---- The input
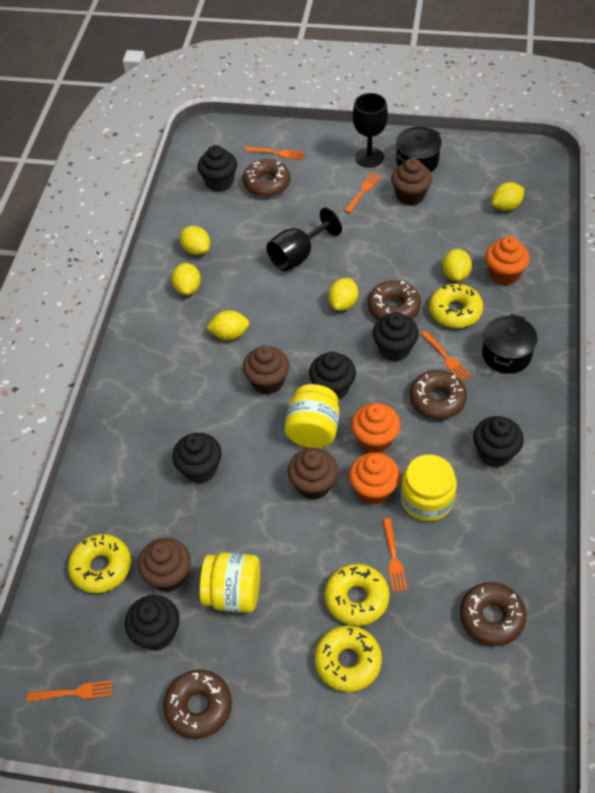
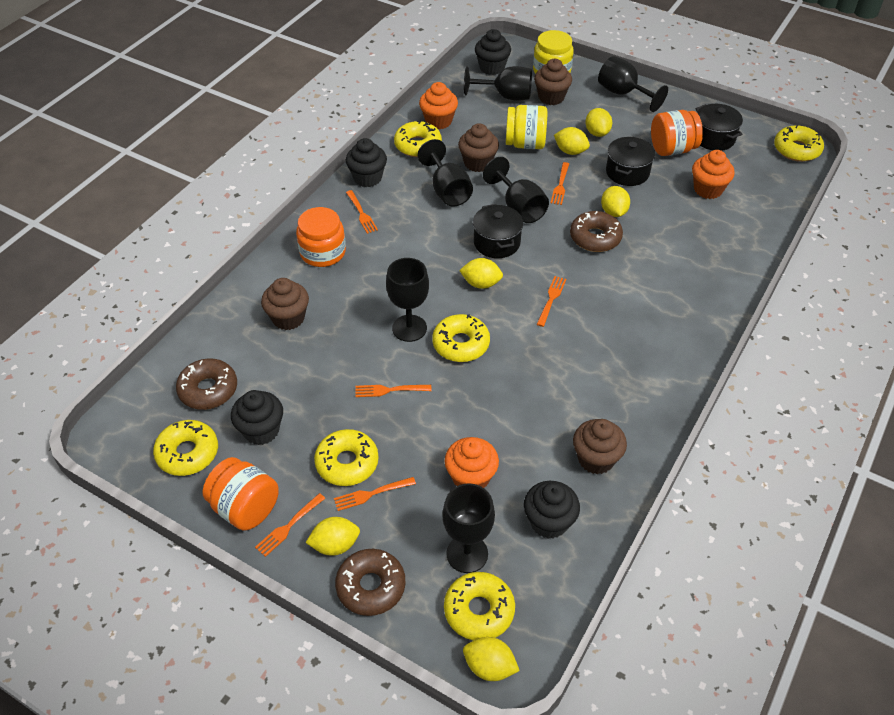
black cupcake: [125,595,180,651] [172,433,222,483] [197,145,237,192] [309,352,356,400] [373,312,419,361] [473,416,524,467] = 6 -> [231,390,283,445] [346,138,387,187] [475,29,511,75] [524,481,580,539] = 4
black goblet: [267,208,342,271] [352,93,388,168] = 2 -> [386,258,429,342] [418,139,473,207] [442,483,495,573] [464,66,532,101] [483,157,549,223] [598,56,668,112] = 6
black pot: [396,127,442,172] [482,314,538,374] = 2 -> [473,204,523,258] [606,137,655,186] [696,104,743,151] = 3
brown donut: [163,670,232,739] [243,159,290,197] [368,280,421,320] [410,370,467,420] [460,582,527,646] = 5 -> [176,358,237,410] [335,549,405,616] [570,211,623,252] = 3
orange fork: [27,680,113,702] [245,147,304,160] [344,172,381,213] [383,518,407,592] [421,331,471,381] = 5 -> [255,493,326,557] [334,477,416,511] [346,190,378,234] [355,385,431,397] [536,276,566,327] [551,162,569,205] = 6
orange jar: none = 0 -> [203,457,279,531] [296,207,346,267] [651,110,703,156] = 3
yellow donut: [68,534,131,593] [315,626,382,692] [325,564,389,626] [429,283,483,328] = 4 -> [153,420,218,476] [314,429,379,486] [394,121,442,157] [432,314,490,362] [444,572,515,641] [774,125,824,162] = 6
yellow jar: [200,553,260,613] [284,384,339,448] [401,455,457,521] = 3 -> [506,105,547,149] [533,30,574,74] = 2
--------
*What you need to do:* The entries are to be reproduced exactly, excluding any pictures they contain.

*Solution to this exercise:*
black cupcake: [125,595,180,651] [172,433,222,483] [197,145,237,192] [309,352,356,400] [373,312,419,361] [473,416,524,467] = 6 -> [231,390,283,445] [346,138,387,187] [475,29,511,75] [524,481,580,539] = 4
black goblet: [267,208,342,271] [352,93,388,168] = 2 -> [386,258,429,342] [418,139,473,207] [442,483,495,573] [464,66,532,101] [483,157,549,223] [598,56,668,112] = 6
black pot: [396,127,442,172] [482,314,538,374] = 2 -> [473,204,523,258] [606,137,655,186] [696,104,743,151] = 3
brown donut: [163,670,232,739] [243,159,290,197] [368,280,421,320] [410,370,467,420] [460,582,527,646] = 5 -> [176,358,237,410] [335,549,405,616] [570,211,623,252] = 3
orange fork: [27,680,113,702] [245,147,304,160] [344,172,381,213] [383,518,407,592] [421,331,471,381] = 5 -> [255,493,326,557] [334,477,416,511] [346,190,378,234] [355,385,431,397] [536,276,566,327] [551,162,569,205] = 6
orange jar: none = 0 -> [203,457,279,531] [296,207,346,267] [651,110,703,156] = 3
yellow donut: [68,534,131,593] [315,626,382,692] [325,564,389,626] [429,283,483,328] = 4 -> [153,420,218,476] [314,429,379,486] [394,121,442,157] [432,314,490,362] [444,572,515,641] [774,125,824,162] = 6
yellow jar: [200,553,260,613] [284,384,339,448] [401,455,457,521] = 3 -> [506,105,547,149] [533,30,574,74] = 2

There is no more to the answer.